> What you will do:
Write out every entry exactly; the pictures do not belong in the copy.

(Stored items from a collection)
= = = =

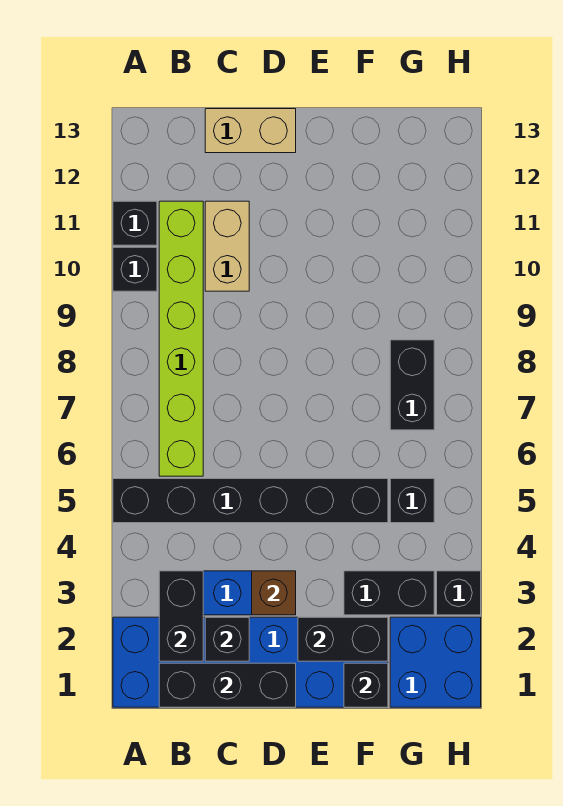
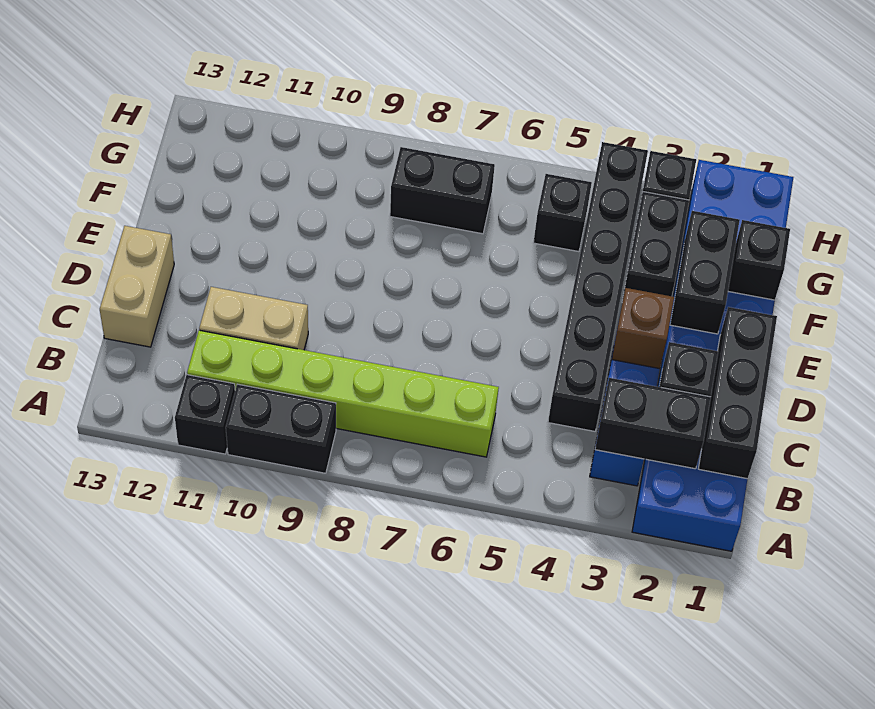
black brick A5:F5 level 1 -> black brick C4:H4 level 1
black brick A10 level 1 -> black brick A9:A10 level 1

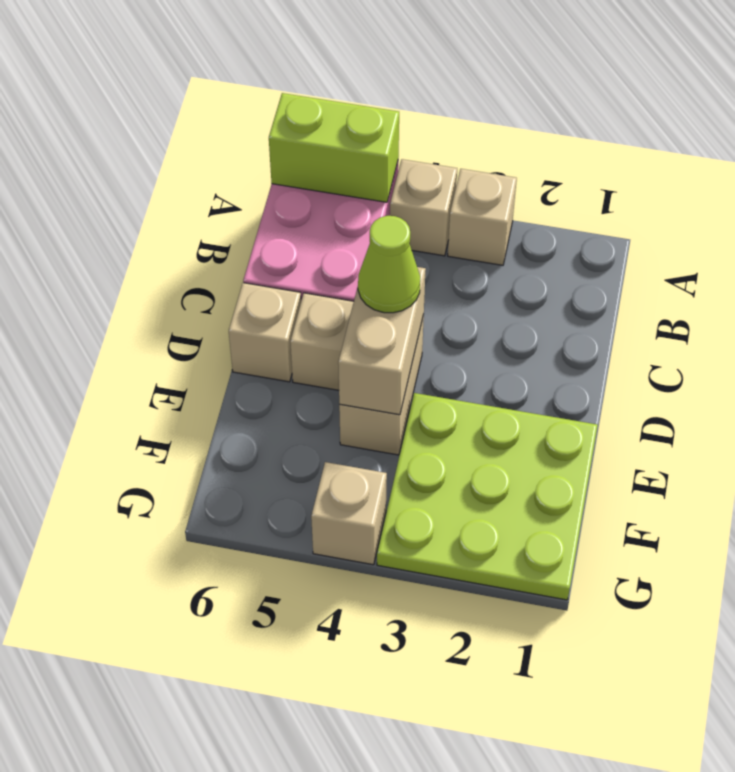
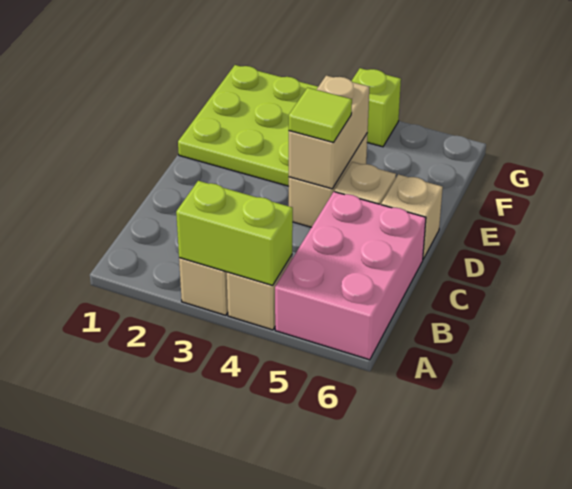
lime brick A5:A6 level 2 -> lime brick A3:A4 level 2
lime cone D4 level 3 -> lime tile D4 level 3
tan brick G4 level 1 -> lime brick G4 level 1

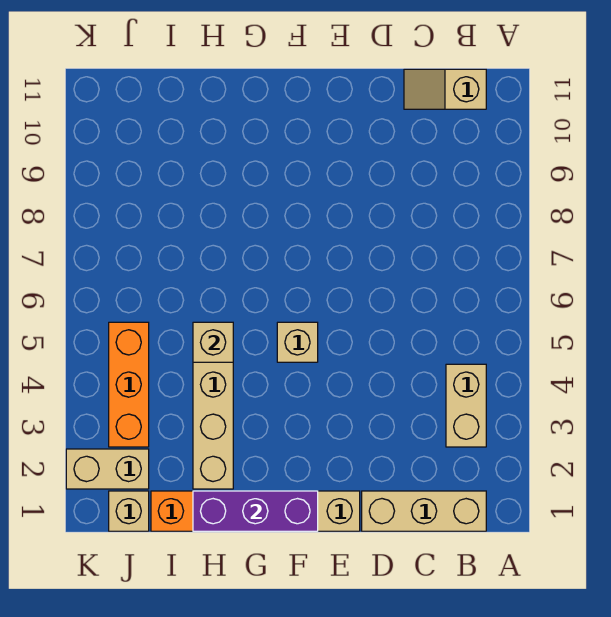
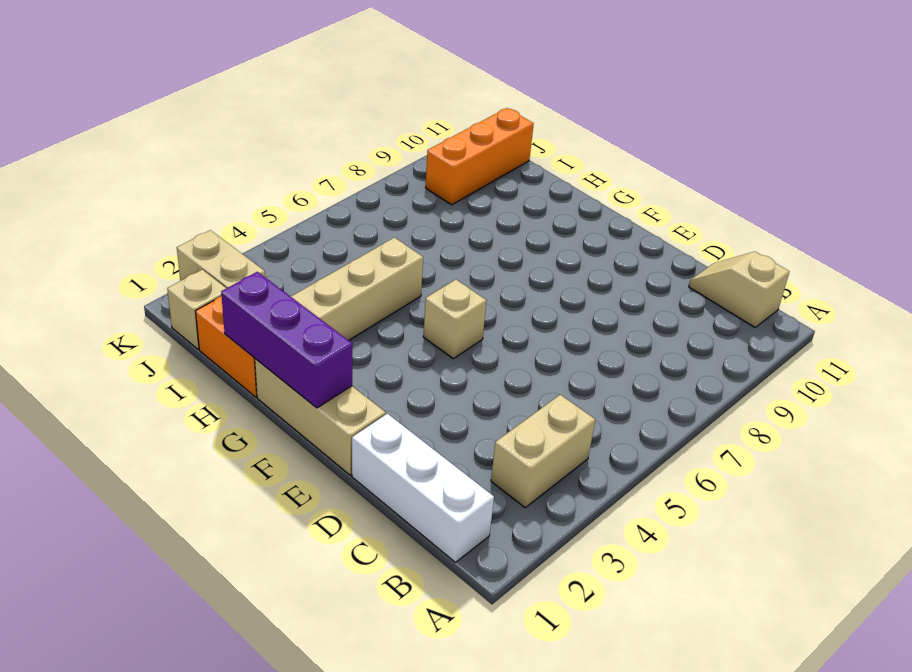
tan brick B1:D1 level 1 -> white brick B1:D1 level 1
tan brick H5 level 2 -> none
orange brick J3:J5 level 1 -> orange brick J9:J11 level 1

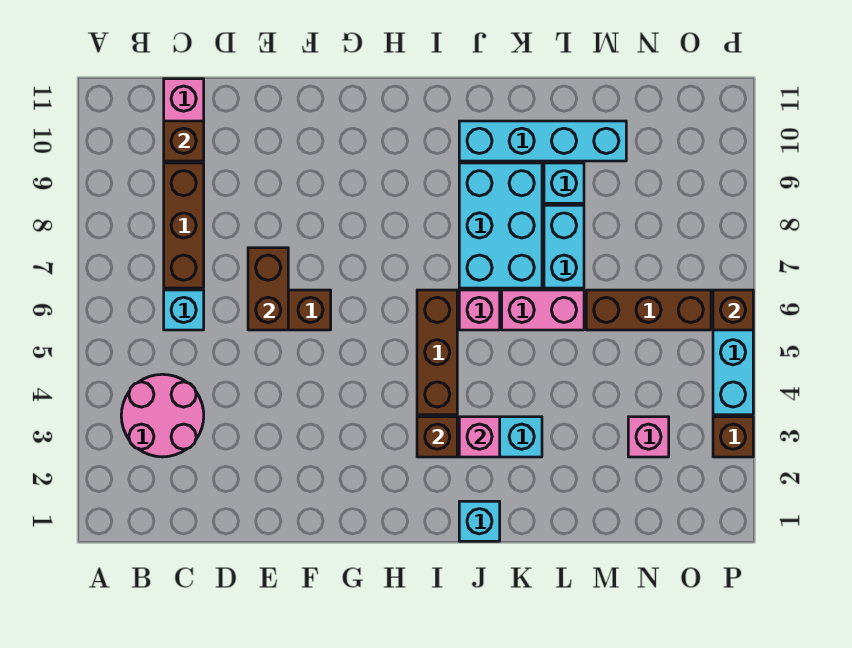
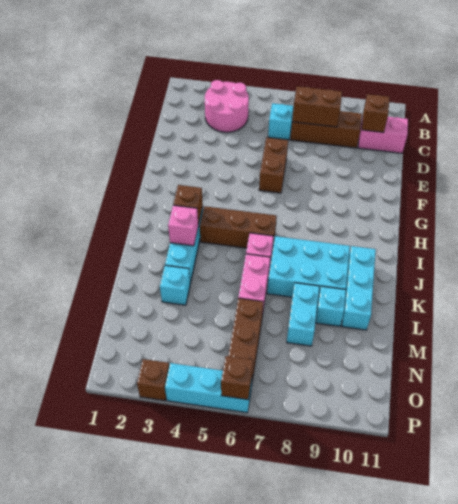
brown brick E6:E7 level 2 -> brown brick C7:C8 level 2
cyan brick J1 level 1 -> cyan brick L3 level 1
cyan brick J10:M10 level 1 -> cyan brick J10:L10 level 1
cyan brick L7:L8 level 1 -> cyan brick L8:M8 level 1
pink brick N3 level 1 -> none

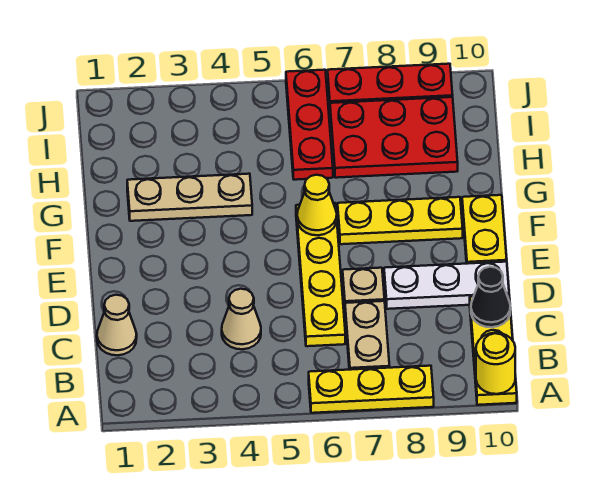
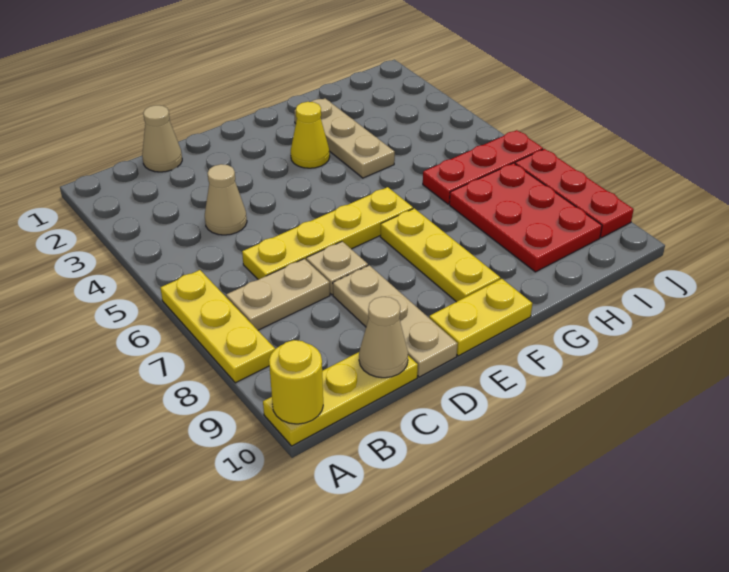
black cone C10 level 2 -> tan cone C10 level 2
white plate D8:D10 level 1 -> tan plate D8:D10 level 1
yellow cone F6 level 2 -> yellow cone F3 level 1

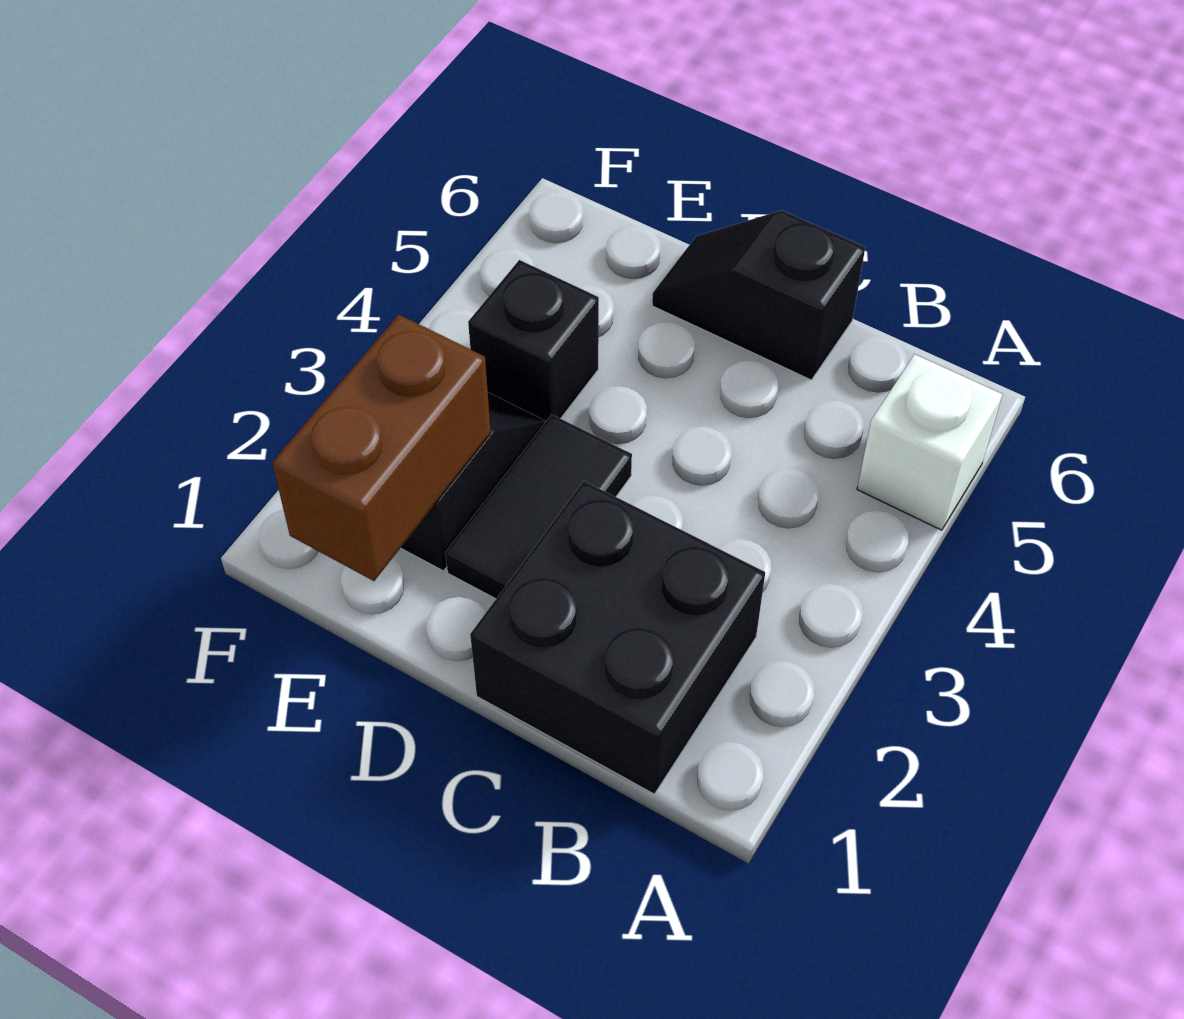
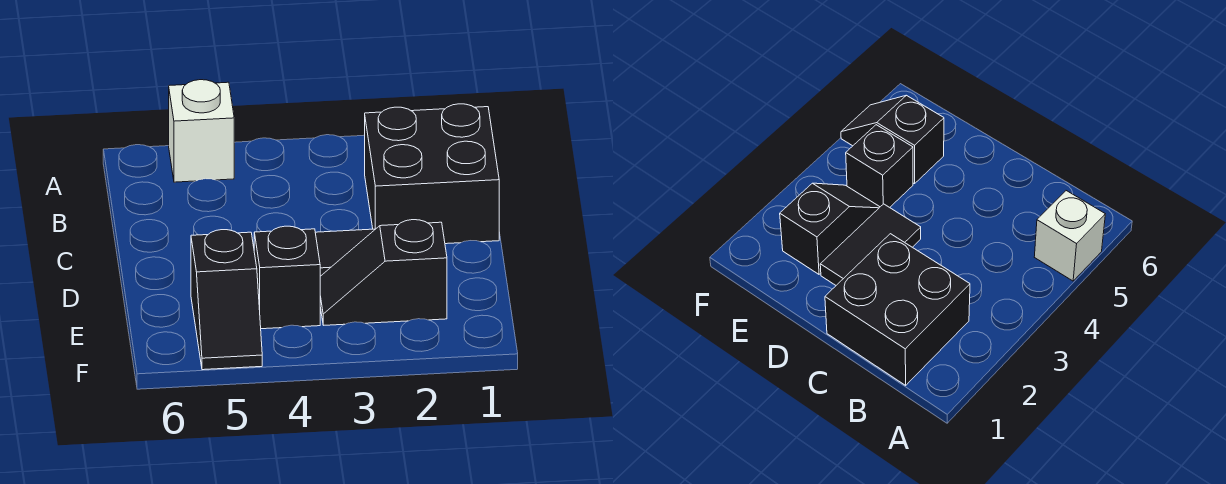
black slope C6:D6 level 1 top C -> black slope E5:F5 level 1 top E
brown brick E1:E2 level 2 -> none

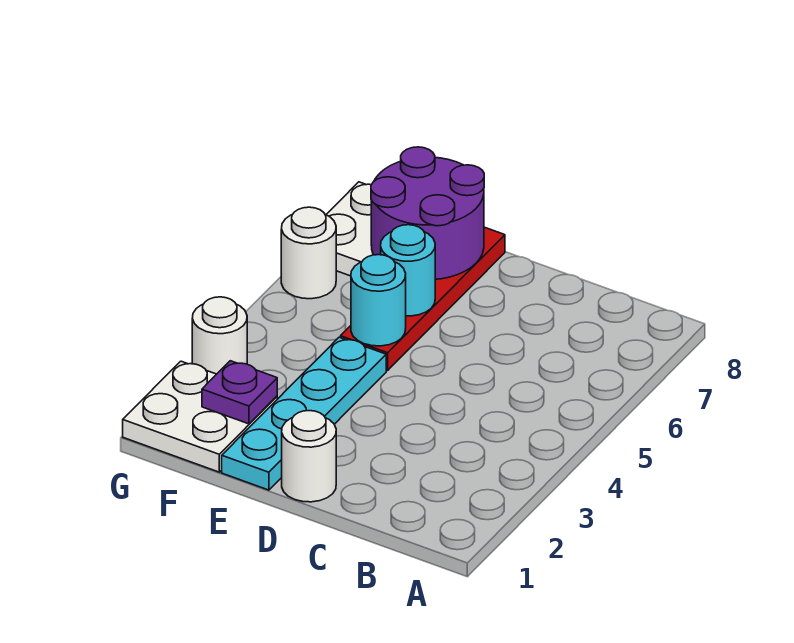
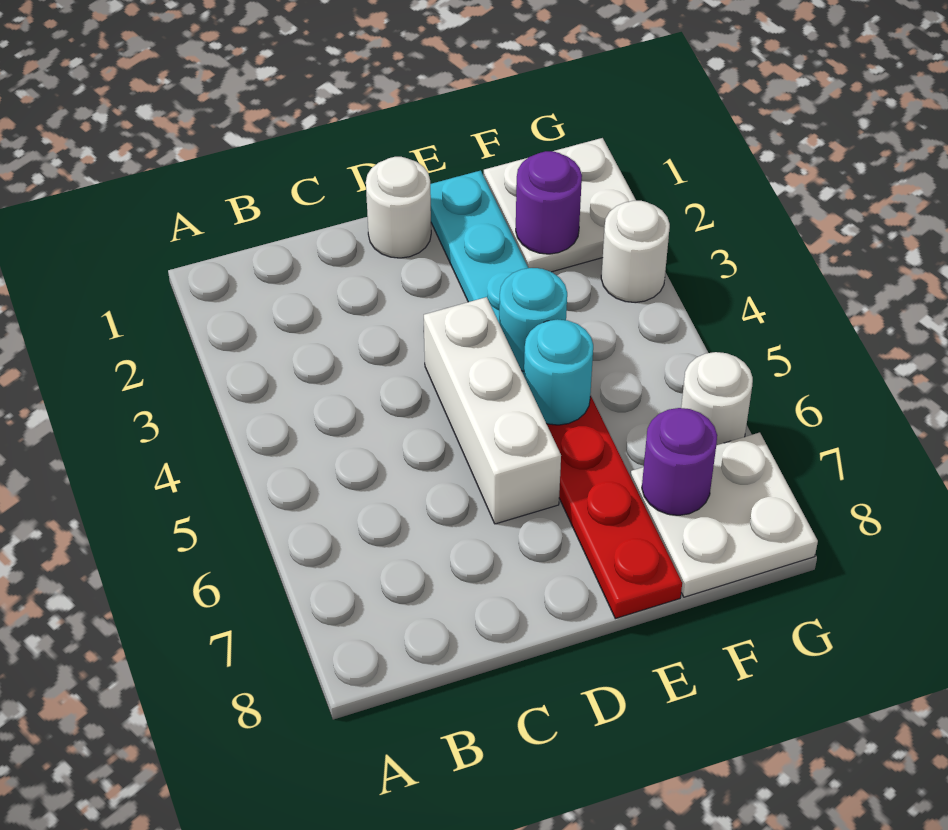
none -> white brick D4:D6 level 1
cyan round brick E6 level 2 -> cyan round brick E4 level 2
purple round brick E7:F8 level 2 -> purple round brick F7 level 2
purple plate F2 level 2 -> purple round brick F2 level 2

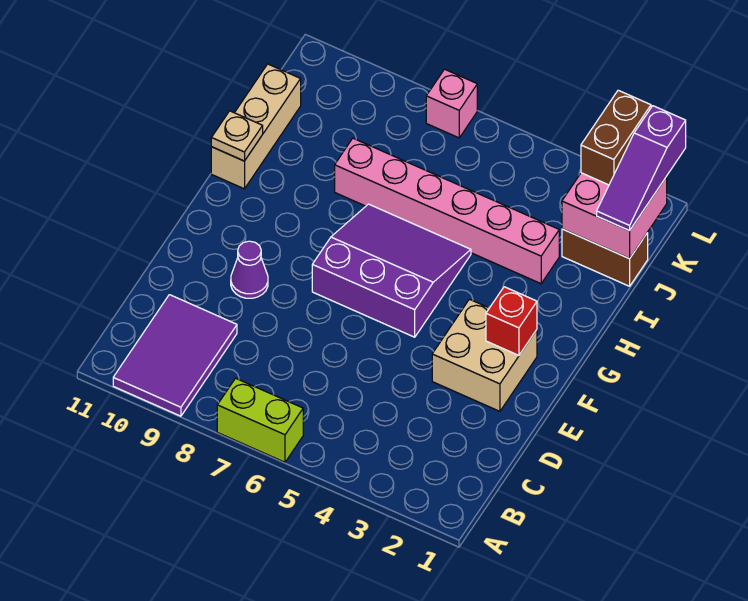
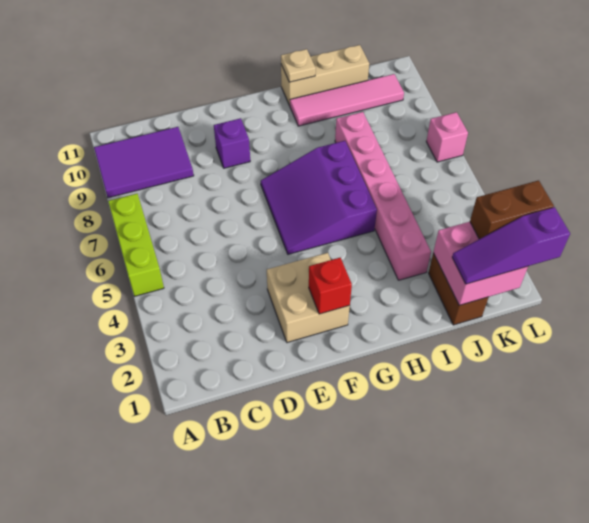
lime brick A6:A7 level 1 -> lime brick A5:A7 level 1
purple cone E9 level 1 -> purple brick E9 level 1
purple slope F5:H7 level 1 top F -> purple slope F5:H7 level 1 top H
none -> pink tile H10:K10 level 1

= = = =

> Response to this task:
black brick A5:F5 level 1 -> black brick C4:H4 level 1
black brick A10 level 1 -> black brick A9:A10 level 1

lime brick A5:A6 level 2 -> lime brick A3:A4 level 2
lime cone D4 level 3 -> lime tile D4 level 3
tan brick G4 level 1 -> lime brick G4 level 1

tan brick B1:D1 level 1 -> white brick B1:D1 level 1
tan brick H5 level 2 -> none
orange brick J3:J5 level 1 -> orange brick J9:J11 level 1

brown brick E6:E7 level 2 -> brown brick C7:C8 level 2
cyan brick J1 level 1 -> cyan brick L3 level 1
cyan brick J10:M10 level 1 -> cyan brick J10:L10 level 1
cyan brick L7:L8 level 1 -> cyan brick L8:M8 level 1
pink brick N3 level 1 -> none

black cone C10 level 2 -> tan cone C10 level 2
white plate D8:D10 level 1 -> tan plate D8:D10 level 1
yellow cone F6 level 2 -> yellow cone F3 level 1

black slope C6:D6 level 1 top C -> black slope E5:F5 level 1 top E
brown brick E1:E2 level 2 -> none

none -> white brick D4:D6 level 1
cyan round brick E6 level 2 -> cyan round brick E4 level 2
purple round brick E7:F8 level 2 -> purple round brick F7 level 2
purple plate F2 level 2 -> purple round brick F2 level 2

lime brick A6:A7 level 1 -> lime brick A5:A7 level 1
purple cone E9 level 1 -> purple brick E9 level 1
purple slope F5:H7 level 1 top F -> purple slope F5:H7 level 1 top H
none -> pink tile H10:K10 level 1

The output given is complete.